──────── The records ────────

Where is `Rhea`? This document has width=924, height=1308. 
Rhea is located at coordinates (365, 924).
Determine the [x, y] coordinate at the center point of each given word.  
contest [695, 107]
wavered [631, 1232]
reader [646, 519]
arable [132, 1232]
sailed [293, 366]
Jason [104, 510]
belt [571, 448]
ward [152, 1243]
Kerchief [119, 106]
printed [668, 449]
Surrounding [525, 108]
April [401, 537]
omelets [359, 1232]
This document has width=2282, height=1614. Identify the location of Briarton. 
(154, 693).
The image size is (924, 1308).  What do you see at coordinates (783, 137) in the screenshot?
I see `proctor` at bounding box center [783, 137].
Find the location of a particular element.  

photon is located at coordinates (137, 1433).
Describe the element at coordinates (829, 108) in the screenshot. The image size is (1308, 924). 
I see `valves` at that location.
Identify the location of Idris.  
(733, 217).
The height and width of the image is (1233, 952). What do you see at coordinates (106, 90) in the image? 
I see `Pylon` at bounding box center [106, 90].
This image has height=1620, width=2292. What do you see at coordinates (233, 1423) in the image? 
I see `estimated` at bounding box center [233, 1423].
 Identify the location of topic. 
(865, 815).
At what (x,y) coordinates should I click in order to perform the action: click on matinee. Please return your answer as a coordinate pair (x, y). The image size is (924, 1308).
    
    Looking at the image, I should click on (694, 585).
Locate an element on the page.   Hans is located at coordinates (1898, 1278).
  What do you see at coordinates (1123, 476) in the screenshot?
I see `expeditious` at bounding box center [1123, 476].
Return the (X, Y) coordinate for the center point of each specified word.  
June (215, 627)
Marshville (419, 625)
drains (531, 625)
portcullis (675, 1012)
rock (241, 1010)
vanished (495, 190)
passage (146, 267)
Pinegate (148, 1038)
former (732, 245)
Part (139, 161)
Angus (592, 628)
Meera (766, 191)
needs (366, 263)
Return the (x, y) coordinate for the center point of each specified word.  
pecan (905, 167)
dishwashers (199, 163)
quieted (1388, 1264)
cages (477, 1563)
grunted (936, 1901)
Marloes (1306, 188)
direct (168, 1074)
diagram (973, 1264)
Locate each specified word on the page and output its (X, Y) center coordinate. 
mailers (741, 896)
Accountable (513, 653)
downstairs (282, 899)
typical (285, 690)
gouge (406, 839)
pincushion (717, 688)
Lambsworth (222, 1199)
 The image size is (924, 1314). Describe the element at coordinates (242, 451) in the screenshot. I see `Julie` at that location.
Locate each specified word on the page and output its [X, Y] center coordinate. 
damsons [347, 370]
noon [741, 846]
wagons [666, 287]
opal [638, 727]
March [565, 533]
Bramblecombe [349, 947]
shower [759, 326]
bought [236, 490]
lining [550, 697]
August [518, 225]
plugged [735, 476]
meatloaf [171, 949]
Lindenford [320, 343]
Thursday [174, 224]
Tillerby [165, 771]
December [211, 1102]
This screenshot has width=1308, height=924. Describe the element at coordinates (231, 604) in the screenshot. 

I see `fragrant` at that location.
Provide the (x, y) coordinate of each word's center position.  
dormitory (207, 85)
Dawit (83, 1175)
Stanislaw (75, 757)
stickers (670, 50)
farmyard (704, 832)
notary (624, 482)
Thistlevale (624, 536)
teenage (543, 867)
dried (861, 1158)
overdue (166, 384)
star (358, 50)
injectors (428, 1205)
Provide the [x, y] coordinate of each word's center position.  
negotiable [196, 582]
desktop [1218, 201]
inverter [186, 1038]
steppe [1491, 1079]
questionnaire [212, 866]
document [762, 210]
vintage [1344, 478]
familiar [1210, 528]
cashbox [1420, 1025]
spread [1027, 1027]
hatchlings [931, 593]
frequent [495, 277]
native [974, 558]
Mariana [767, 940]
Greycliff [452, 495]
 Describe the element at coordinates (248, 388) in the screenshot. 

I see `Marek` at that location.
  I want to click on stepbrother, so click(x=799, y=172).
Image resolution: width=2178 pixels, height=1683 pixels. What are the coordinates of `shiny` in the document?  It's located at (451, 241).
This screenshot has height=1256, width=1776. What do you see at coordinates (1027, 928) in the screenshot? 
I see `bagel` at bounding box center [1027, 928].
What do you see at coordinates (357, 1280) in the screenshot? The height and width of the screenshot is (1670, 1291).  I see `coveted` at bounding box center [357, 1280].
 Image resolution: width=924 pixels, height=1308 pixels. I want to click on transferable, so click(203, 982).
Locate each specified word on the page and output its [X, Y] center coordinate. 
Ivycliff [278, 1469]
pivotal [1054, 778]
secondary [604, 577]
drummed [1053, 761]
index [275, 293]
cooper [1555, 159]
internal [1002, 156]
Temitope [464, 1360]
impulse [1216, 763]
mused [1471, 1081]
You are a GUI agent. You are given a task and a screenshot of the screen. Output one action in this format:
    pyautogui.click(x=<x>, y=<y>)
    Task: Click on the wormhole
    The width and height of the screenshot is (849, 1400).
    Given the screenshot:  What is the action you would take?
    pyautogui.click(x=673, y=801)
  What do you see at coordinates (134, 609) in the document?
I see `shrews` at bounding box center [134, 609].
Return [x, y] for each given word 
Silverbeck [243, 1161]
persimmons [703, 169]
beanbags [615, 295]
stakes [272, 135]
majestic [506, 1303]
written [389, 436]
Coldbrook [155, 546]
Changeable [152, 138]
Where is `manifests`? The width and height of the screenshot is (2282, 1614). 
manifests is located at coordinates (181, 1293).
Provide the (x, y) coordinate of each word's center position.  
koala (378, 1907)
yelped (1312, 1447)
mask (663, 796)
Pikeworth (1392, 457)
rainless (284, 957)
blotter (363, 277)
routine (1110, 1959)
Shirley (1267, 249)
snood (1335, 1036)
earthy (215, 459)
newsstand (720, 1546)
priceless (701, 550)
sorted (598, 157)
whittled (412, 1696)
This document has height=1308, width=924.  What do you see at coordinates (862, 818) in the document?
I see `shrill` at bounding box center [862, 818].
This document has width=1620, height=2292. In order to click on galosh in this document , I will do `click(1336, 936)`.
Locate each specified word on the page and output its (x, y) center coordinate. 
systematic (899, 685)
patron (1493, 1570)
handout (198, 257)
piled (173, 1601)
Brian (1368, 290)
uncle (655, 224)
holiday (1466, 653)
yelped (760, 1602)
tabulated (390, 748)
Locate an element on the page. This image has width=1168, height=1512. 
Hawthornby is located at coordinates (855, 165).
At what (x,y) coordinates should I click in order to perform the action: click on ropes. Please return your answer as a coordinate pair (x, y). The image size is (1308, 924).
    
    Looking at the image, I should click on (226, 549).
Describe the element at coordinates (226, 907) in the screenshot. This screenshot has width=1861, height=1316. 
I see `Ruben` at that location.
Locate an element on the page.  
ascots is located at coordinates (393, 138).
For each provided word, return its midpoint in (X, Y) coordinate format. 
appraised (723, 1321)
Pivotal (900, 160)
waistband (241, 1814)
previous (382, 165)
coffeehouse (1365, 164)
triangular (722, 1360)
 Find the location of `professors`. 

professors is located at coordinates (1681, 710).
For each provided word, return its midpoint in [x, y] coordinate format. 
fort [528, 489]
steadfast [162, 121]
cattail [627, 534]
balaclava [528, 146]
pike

────────

What to do — Write out every line of the records above word for word, with no changes.

Exercise result —
Where is `Rhea`? This document has width=924, height=1308. 
Rhea is located at coordinates (365, 924).
Determine the [x, y] coordinate at the center point of each given word.  
contest [695, 107]
wavered [631, 1232]
reader [646, 519]
arable [132, 1232]
sailed [293, 366]
Jason [104, 510]
belt [571, 448]
ward [152, 1243]
Kerchief [119, 106]
printed [668, 449]
Surrounding [525, 108]
April [401, 537]
omelets [359, 1232]
This document has width=2282, height=1614. Identify the location of Briarton. 
(154, 693).
The image size is (924, 1308).  What do you see at coordinates (783, 137) in the screenshot?
I see `proctor` at bounding box center [783, 137].
Find the location of a particular element.  

photon is located at coordinates (137, 1433).
Describe the element at coordinates (829, 108) in the screenshot. The image size is (1308, 924). 
I see `valves` at that location.
Identify the location of Idris.  
(733, 217).
The height and width of the image is (1233, 952). What do you see at coordinates (106, 90) in the image? 
I see `Pylon` at bounding box center [106, 90].
This image has height=1620, width=2292. What do you see at coordinates (233, 1423) in the image? 
I see `estimated` at bounding box center [233, 1423].
 Identify the location of topic. 
(865, 815).
At what (x,y) coordinates should I click in order to perform the action: click on matinee. Please return your answer as a coordinate pair (x, y). The image size is (924, 1308).
    
    Looking at the image, I should click on (694, 585).
Locate an element on the page.   Hans is located at coordinates (1898, 1278).
  What do you see at coordinates (1123, 476) in the screenshot?
I see `expeditious` at bounding box center [1123, 476].
Return the (X, Y) coordinate for the center point of each specified word.  
June (215, 627)
Marshville (419, 625)
drains (531, 625)
portcullis (675, 1012)
rock (241, 1010)
vanished (495, 190)
passage (146, 267)
Pinegate (148, 1038)
former (732, 245)
Part (139, 161)
Angus (592, 628)
Meera (766, 191)
needs (366, 263)
Return the (x, y) coordinate for the center point of each specified word.  
pecan (905, 167)
dishwashers (199, 163)
quieted (1388, 1264)
cages (477, 1563)
grunted (936, 1901)
Marloes (1306, 188)
direct (168, 1074)
diagram (973, 1264)
Locate each specified word on the page and output its (X, Y) center coordinate. 
mailers (741, 896)
Accountable (513, 653)
downstairs (282, 899)
typical (285, 690)
gouge (406, 839)
pincushion (717, 688)
Lambsworth (222, 1199)
 The image size is (924, 1314). Describe the element at coordinates (242, 451) in the screenshot. I see `Julie` at that location.
Locate each specified word on the page and output its [X, Y] center coordinate. 
damsons [347, 370]
noon [741, 846]
wagons [666, 287]
opal [638, 727]
March [565, 533]
Bramblecombe [349, 947]
shower [759, 326]
bought [236, 490]
lining [550, 697]
August [518, 225]
plugged [735, 476]
meatloaf [171, 949]
Lindenford [320, 343]
Thursday [174, 224]
Tillerby [165, 771]
December [211, 1102]
This screenshot has width=1308, height=924. Describe the element at coordinates (231, 604) in the screenshot. 

I see `fragrant` at that location.
Provide the (x, y) coordinate of each word's center position.  
dormitory (207, 85)
Dawit (83, 1175)
Stanislaw (75, 757)
stickers (670, 50)
farmyard (704, 832)
notary (624, 482)
Thistlevale (624, 536)
teenage (543, 867)
dried (861, 1158)
overdue (166, 384)
star (358, 50)
injectors (428, 1205)
Provide the [x, y] coordinate of each word's center position.  
negotiable [196, 582]
desktop [1218, 201]
inverter [186, 1038]
steppe [1491, 1079]
questionnaire [212, 866]
document [762, 210]
vintage [1344, 478]
familiar [1210, 528]
cashbox [1420, 1025]
spread [1027, 1027]
hatchlings [931, 593]
frequent [495, 277]
native [974, 558]
Mariana [767, 940]
Greycliff [452, 495]
 Describe the element at coordinates (248, 388) in the screenshot. 

I see `Marek` at that location.
  I want to click on stepbrother, so click(x=799, y=172).
Image resolution: width=2178 pixels, height=1683 pixels. What are the coordinates of `shiny` in the document?  It's located at (451, 241).
This screenshot has height=1256, width=1776. What do you see at coordinates (1027, 928) in the screenshot? 
I see `bagel` at bounding box center [1027, 928].
What do you see at coordinates (357, 1280) in the screenshot? The height and width of the screenshot is (1670, 1291).  I see `coveted` at bounding box center [357, 1280].
 Image resolution: width=924 pixels, height=1308 pixels. I want to click on transferable, so click(203, 982).
Locate each specified word on the page and output its [X, Y] center coordinate. 
Ivycliff [278, 1469]
pivotal [1054, 778]
secondary [604, 577]
drummed [1053, 761]
index [275, 293]
cooper [1555, 159]
internal [1002, 156]
Temitope [464, 1360]
impulse [1216, 763]
mused [1471, 1081]
You are a GUI agent. You are given a task and a screenshot of the screen. Output one action in this format:
    pyautogui.click(x=<x>, y=<y>)
    Task: Click on the wormhole
    The width and height of the screenshot is (849, 1400).
    Given the screenshot:  What is the action you would take?
    pyautogui.click(x=673, y=801)
  What do you see at coordinates (134, 609) in the document?
I see `shrews` at bounding box center [134, 609].
Return [x, y] for each given word 
Silverbeck [243, 1161]
persimmons [703, 169]
beanbags [615, 295]
stakes [272, 135]
majestic [506, 1303]
written [389, 436]
Coldbrook [155, 546]
Changeable [152, 138]
Where is `manifests`? The width and height of the screenshot is (2282, 1614). 
manifests is located at coordinates (181, 1293).
Provide the (x, y) coordinate of each word's center position.  
koala (378, 1907)
yelped (1312, 1447)
mask (663, 796)
Pikeworth (1392, 457)
rainless (284, 957)
blotter (363, 277)
routine (1110, 1959)
Shirley (1267, 249)
snood (1335, 1036)
earthy (215, 459)
newsstand (720, 1546)
priceless (701, 550)
sorted (598, 157)
whittled (412, 1696)
This document has height=1308, width=924.  What do you see at coordinates (862, 818) in the document?
I see `shrill` at bounding box center [862, 818].
This document has width=1620, height=2292. In order to click on galosh in this document , I will do `click(1336, 936)`.
Locate each specified word on the page and output its (x, y) center coordinate. 
systematic (899, 685)
patron (1493, 1570)
handout (198, 257)
piled (173, 1601)
Brian (1368, 290)
uncle (655, 224)
holiday (1466, 653)
yelped (760, 1602)
tabulated (390, 748)
Locate an element on the page. This image has width=1168, height=1512. 
Hawthornby is located at coordinates (855, 165).
At what (x,y) coordinates should I click in order to perform the action: click on ropes. Please return your answer as a coordinate pair (x, y). The image size is (1308, 924).
    
    Looking at the image, I should click on (226, 549).
Describe the element at coordinates (226, 907) in the screenshot. This screenshot has width=1861, height=1316. 
I see `Ruben` at that location.
Locate an element on the page.  
ascots is located at coordinates (393, 138).
For each provided word, return its midpoint in (X, Y) coordinate format. 
appraised (723, 1321)
Pivotal (900, 160)
waistband (241, 1814)
previous (382, 165)
coffeehouse (1365, 164)
triangular (722, 1360)
 Find the location of `professors`. 

professors is located at coordinates (1681, 710).
For each provided word, return its midpoint in [x, y] coordinate format. 
fort [528, 489]
steadfast [162, 121]
cattail [627, 534]
balaclava [528, 146]
pike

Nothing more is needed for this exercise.